> _WORK ITEM_
Output each record exactly, excluding pictures.

> _EXERCISE MATERIALS_

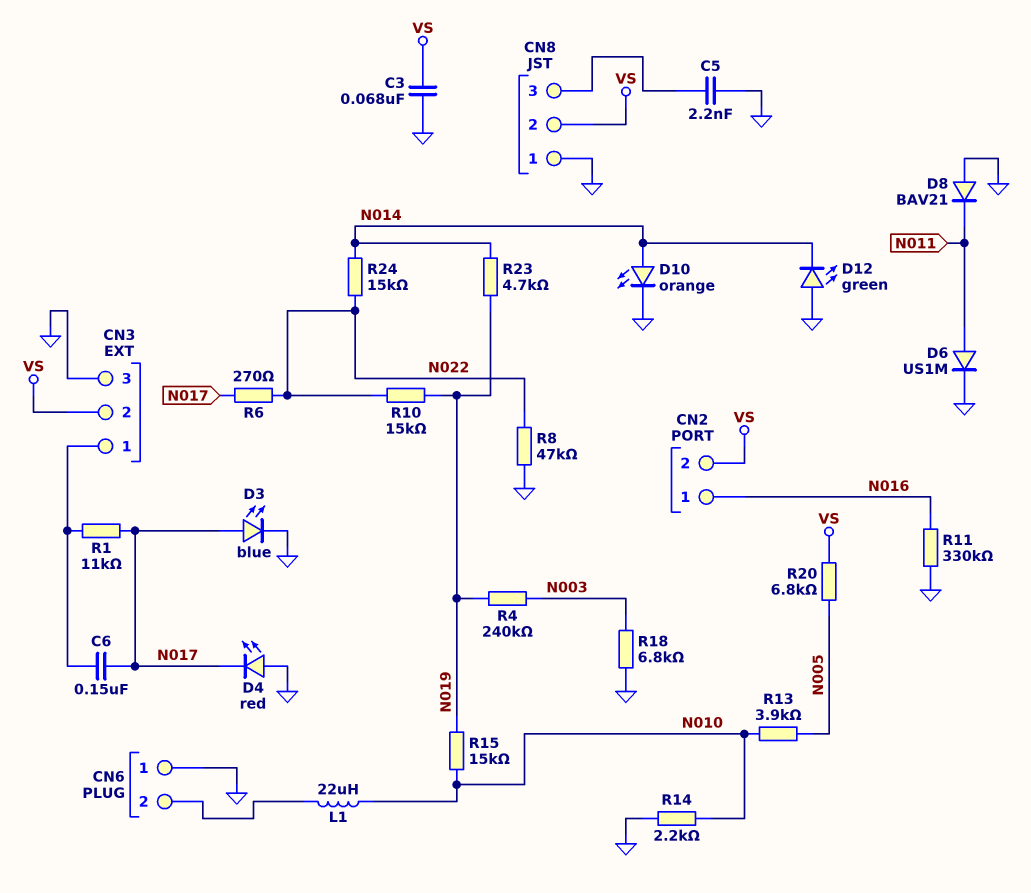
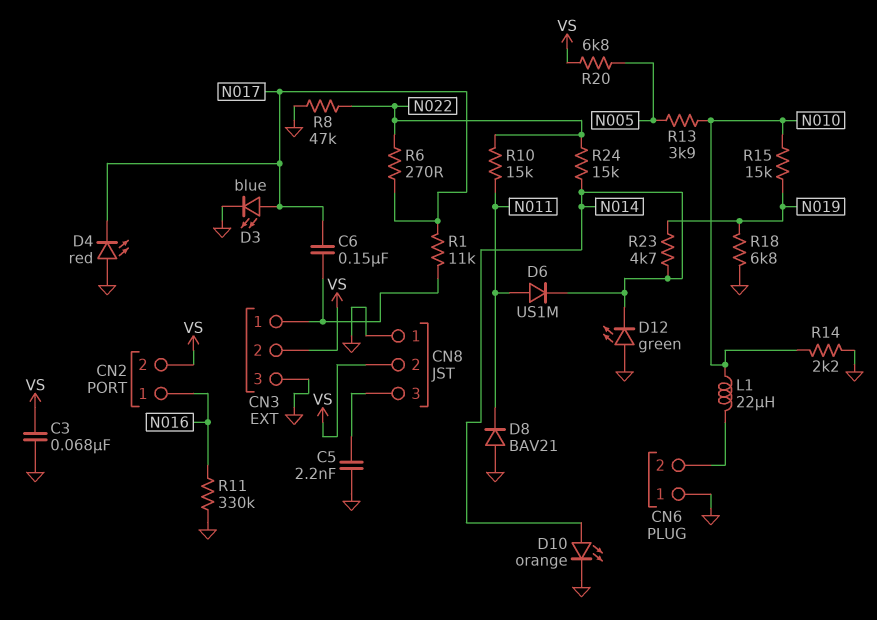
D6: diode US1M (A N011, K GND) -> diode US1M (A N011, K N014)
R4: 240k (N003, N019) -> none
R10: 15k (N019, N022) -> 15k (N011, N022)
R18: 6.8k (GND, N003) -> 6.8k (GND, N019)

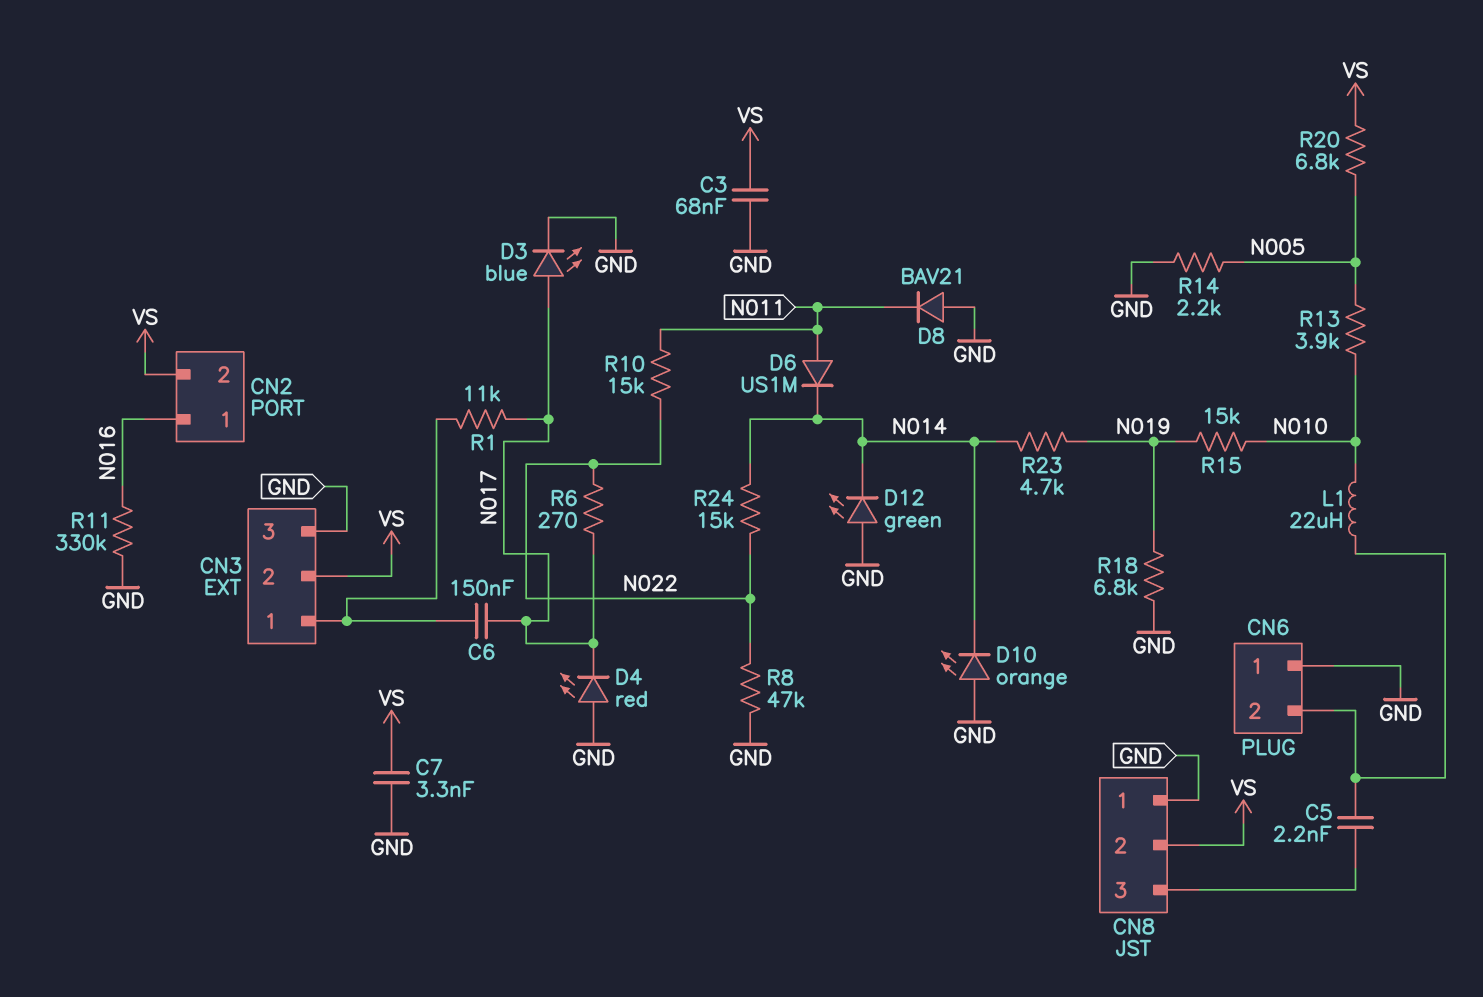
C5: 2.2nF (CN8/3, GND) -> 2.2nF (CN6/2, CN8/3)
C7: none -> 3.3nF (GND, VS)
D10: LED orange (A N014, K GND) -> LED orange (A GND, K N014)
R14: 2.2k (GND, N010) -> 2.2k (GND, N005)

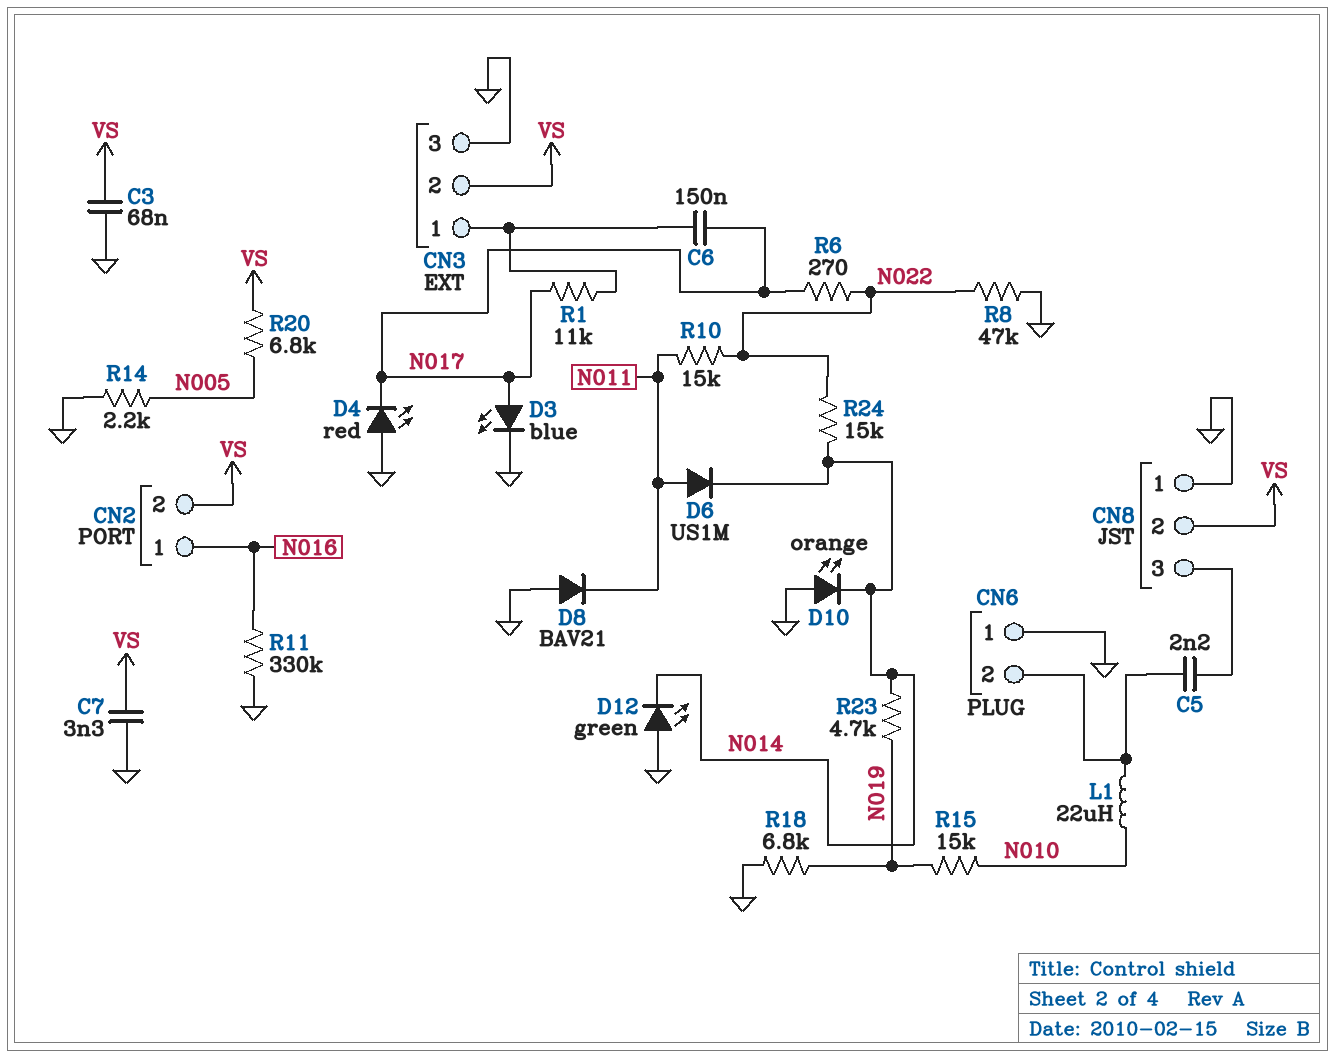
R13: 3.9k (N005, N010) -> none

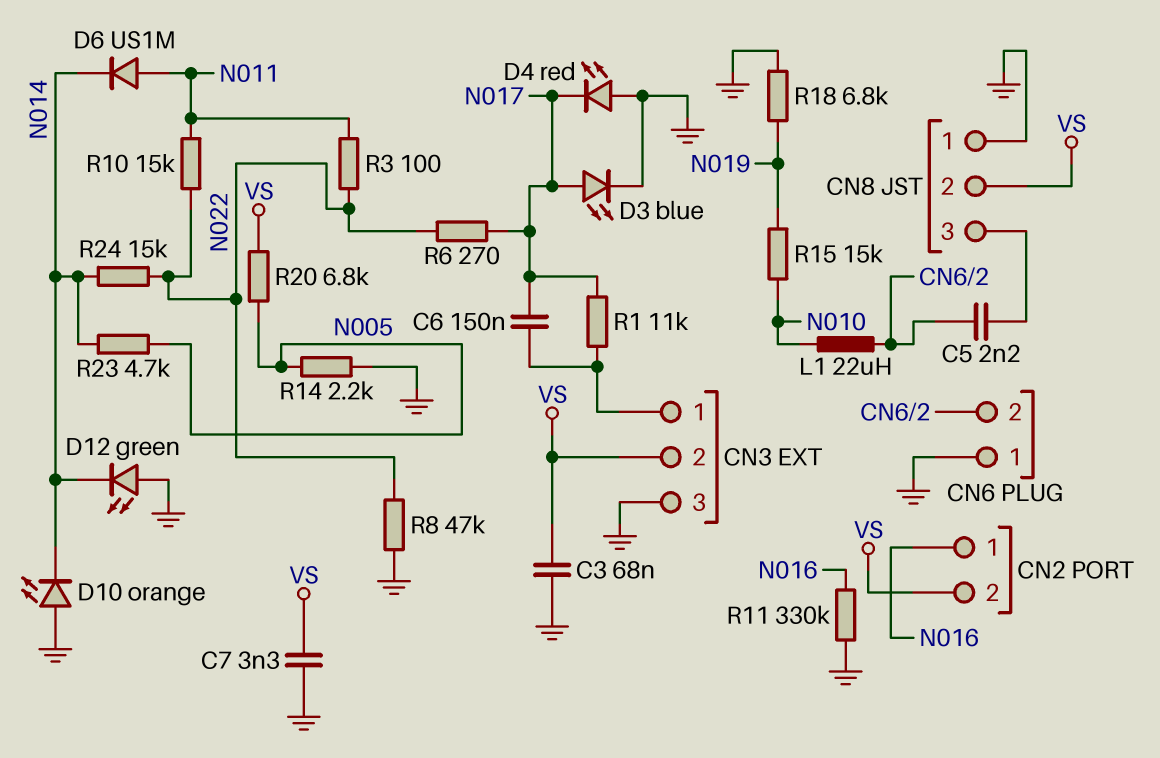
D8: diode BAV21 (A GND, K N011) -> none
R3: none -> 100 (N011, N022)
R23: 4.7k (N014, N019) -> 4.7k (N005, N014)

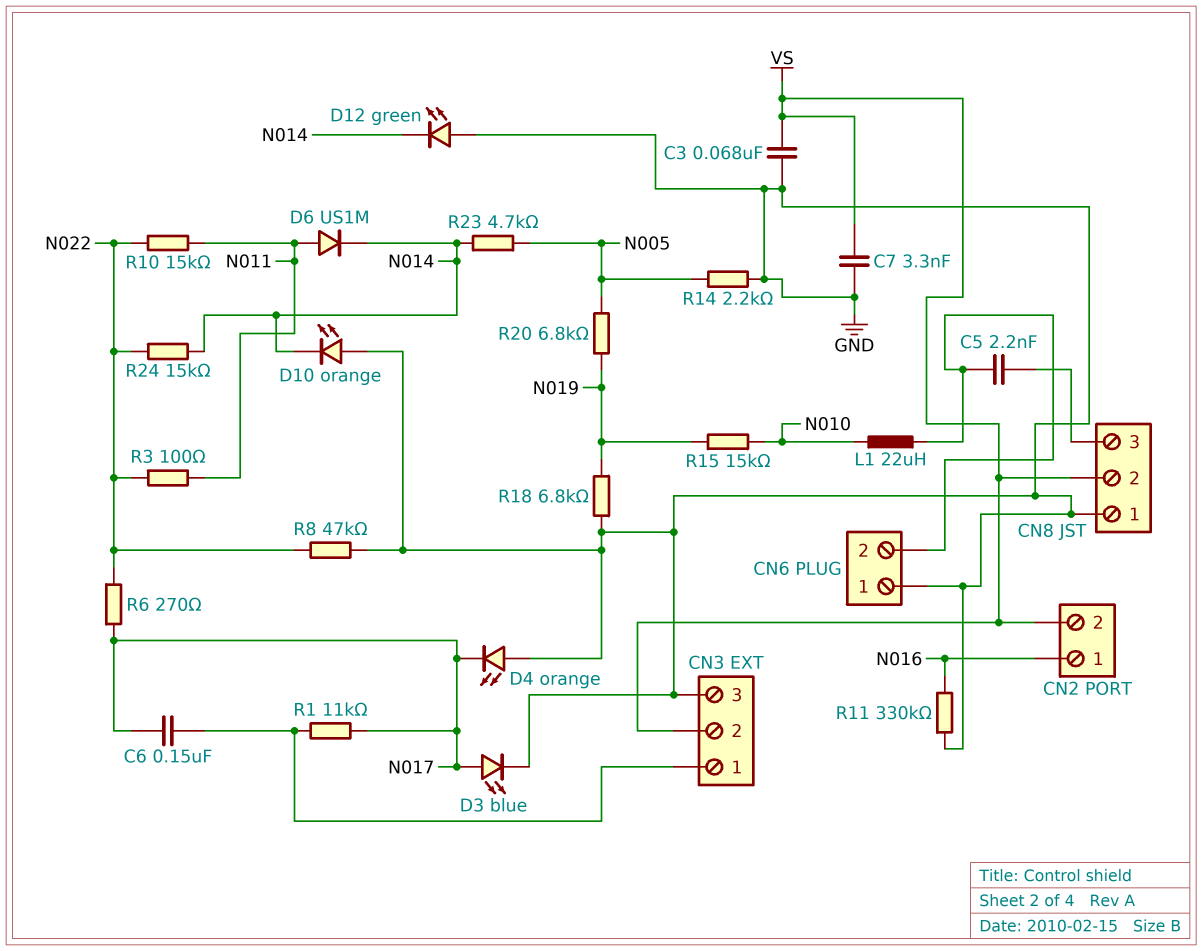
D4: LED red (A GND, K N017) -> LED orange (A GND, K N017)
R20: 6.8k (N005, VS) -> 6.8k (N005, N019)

> _REPLY_
D6: diode US1M (A N011, K GND) -> diode US1M (A N011, K N014)
R4: 240k (N003, N019) -> none
R10: 15k (N019, N022) -> 15k (N011, N022)
R18: 6.8k (GND, N003) -> 6.8k (GND, N019)

C5: 2.2nF (CN8/3, GND) -> 2.2nF (CN6/2, CN8/3)
C7: none -> 3.3nF (GND, VS)
D10: LED orange (A N014, K GND) -> LED orange (A GND, K N014)
R14: 2.2k (GND, N010) -> 2.2k (GND, N005)

R13: 3.9k (N005, N010) -> none

D8: diode BAV21 (A GND, K N011) -> none
R3: none -> 100 (N011, N022)
R23: 4.7k (N014, N019) -> 4.7k (N005, N014)

D4: LED red (A GND, K N017) -> LED orange (A GND, K N017)
R20: 6.8k (N005, VS) -> 6.8k (N005, N019)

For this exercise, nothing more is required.